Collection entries
::::::::::

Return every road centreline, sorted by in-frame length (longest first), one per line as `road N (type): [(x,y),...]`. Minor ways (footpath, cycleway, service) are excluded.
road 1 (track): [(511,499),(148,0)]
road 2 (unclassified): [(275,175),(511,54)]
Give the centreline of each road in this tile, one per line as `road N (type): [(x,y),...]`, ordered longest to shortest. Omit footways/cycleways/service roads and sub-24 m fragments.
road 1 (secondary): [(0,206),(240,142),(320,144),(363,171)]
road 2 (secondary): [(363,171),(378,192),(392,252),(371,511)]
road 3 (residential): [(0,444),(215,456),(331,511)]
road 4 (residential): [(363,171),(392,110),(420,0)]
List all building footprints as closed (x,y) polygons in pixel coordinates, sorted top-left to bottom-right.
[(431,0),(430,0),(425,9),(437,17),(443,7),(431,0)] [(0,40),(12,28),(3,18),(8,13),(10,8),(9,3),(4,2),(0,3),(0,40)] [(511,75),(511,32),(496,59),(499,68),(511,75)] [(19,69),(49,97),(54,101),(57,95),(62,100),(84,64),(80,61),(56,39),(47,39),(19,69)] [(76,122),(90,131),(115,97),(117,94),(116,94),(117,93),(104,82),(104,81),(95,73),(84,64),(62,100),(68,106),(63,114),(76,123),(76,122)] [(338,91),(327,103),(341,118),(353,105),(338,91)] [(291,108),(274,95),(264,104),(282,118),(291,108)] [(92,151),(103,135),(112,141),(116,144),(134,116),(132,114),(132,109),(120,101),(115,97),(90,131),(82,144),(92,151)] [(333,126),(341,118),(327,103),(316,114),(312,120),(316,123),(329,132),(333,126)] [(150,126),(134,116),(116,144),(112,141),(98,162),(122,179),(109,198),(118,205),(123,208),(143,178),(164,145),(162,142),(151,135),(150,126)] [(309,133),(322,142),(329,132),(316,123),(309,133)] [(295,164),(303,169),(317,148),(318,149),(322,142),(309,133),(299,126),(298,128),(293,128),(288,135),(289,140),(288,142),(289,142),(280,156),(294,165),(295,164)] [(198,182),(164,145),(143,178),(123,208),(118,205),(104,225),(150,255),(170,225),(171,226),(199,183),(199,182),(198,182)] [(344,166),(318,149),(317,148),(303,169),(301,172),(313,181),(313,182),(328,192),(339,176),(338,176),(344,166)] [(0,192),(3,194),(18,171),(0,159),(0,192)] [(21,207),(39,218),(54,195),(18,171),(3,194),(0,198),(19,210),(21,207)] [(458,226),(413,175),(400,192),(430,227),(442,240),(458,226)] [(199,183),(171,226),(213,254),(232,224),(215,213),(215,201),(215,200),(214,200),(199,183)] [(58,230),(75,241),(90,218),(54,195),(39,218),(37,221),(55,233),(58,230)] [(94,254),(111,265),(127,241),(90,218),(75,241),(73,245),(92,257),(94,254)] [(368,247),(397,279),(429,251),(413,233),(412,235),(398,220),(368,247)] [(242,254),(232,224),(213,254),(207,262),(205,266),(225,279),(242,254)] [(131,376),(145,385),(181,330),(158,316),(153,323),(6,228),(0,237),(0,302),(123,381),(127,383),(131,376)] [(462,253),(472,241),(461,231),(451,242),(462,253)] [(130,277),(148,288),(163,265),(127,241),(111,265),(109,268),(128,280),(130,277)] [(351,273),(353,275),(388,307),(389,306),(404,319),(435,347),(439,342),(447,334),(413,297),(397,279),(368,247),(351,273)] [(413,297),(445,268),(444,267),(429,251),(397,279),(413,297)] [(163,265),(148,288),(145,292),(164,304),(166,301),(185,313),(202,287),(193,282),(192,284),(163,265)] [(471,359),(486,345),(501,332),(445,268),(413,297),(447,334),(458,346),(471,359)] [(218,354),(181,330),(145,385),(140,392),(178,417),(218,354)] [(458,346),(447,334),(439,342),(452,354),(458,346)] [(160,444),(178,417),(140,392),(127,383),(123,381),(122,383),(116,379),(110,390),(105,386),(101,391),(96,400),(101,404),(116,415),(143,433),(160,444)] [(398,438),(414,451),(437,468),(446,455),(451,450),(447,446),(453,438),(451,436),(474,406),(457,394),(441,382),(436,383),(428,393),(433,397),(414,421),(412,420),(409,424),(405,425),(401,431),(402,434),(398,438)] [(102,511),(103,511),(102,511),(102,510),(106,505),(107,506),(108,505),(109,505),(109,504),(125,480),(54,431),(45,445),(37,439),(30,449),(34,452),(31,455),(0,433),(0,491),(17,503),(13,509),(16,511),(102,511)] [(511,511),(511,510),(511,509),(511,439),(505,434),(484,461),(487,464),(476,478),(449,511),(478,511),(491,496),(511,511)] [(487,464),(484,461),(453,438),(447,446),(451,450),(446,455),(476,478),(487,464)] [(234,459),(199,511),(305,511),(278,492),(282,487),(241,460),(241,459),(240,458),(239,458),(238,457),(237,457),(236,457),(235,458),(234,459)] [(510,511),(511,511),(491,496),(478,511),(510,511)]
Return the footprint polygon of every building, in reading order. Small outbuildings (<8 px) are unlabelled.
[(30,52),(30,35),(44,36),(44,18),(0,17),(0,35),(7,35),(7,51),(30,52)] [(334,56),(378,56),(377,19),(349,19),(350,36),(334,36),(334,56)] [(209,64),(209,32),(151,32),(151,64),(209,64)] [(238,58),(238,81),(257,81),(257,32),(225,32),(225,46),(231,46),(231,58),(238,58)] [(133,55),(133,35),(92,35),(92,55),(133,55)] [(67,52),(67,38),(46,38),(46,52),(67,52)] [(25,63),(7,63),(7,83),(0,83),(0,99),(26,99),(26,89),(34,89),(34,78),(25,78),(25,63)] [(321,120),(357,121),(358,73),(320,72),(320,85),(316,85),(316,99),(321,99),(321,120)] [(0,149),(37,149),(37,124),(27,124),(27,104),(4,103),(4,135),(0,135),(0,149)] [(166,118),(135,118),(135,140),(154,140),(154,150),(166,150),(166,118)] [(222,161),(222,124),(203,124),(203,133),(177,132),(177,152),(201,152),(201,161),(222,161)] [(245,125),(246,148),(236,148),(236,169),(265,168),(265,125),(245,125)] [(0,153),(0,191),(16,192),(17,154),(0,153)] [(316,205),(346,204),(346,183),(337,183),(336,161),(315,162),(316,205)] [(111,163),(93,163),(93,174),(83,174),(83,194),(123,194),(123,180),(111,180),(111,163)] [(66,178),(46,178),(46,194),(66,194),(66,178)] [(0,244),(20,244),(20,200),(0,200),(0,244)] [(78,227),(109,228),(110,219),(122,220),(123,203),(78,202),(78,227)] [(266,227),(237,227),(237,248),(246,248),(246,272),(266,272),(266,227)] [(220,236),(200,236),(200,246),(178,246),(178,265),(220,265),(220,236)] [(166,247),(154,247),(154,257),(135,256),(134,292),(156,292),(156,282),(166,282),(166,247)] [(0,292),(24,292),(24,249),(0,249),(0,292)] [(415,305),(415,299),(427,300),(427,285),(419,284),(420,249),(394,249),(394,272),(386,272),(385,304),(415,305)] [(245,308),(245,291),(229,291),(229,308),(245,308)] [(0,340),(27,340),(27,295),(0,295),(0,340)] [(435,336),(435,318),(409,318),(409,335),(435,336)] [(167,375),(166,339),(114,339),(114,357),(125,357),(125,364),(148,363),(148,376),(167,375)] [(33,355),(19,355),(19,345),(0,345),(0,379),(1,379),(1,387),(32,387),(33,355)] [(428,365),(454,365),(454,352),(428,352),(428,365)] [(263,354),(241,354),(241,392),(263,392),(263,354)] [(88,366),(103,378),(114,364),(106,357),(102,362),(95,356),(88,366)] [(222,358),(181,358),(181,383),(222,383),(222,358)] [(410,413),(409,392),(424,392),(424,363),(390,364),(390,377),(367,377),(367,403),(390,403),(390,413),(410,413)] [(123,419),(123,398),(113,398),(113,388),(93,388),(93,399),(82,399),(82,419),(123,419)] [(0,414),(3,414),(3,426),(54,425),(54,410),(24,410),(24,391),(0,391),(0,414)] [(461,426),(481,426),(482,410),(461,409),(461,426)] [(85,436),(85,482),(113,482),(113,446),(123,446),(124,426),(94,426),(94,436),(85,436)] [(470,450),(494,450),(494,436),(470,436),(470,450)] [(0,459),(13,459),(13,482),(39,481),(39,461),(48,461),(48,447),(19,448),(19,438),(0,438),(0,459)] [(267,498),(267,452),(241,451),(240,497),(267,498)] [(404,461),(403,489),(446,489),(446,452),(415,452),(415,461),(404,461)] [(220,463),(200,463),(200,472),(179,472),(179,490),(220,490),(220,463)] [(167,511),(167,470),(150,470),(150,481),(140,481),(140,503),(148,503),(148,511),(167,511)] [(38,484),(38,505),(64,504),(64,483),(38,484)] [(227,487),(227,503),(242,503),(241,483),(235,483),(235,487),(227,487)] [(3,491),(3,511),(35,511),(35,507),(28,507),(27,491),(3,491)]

::::::::::

* [WRITTEN TASK]
Copy the material from its first line through the line containing "List all building", both included, with every character unchanged.

* [WORKED ANSWER]
Return every road centreline, sorted by in-frame length (longest first), one per line as `road N (type): [(x,y),...]`. Minor ways (footpath, cycleway, service) are excluded.
road 1 (track): [(511,499),(148,0)]
road 2 (unclassified): [(275,175),(511,54)]
Give the centreline of each road in this tile, one per line as `road N (type): [(x,y),...]`, ordered longest to shortest. Omit footways/cycleways/service roads and sub-24 m fragments.
road 1 (secondary): [(0,206),(240,142),(320,144),(363,171)]
road 2 (secondary): [(363,171),(378,192),(392,252),(371,511)]
road 3 (residential): [(0,444),(215,456),(331,511)]
road 4 (residential): [(363,171),(392,110),(420,0)]
List all building footprints as closed (x,y) polygons in pixel coordinates, sorted top-left to bottom-right.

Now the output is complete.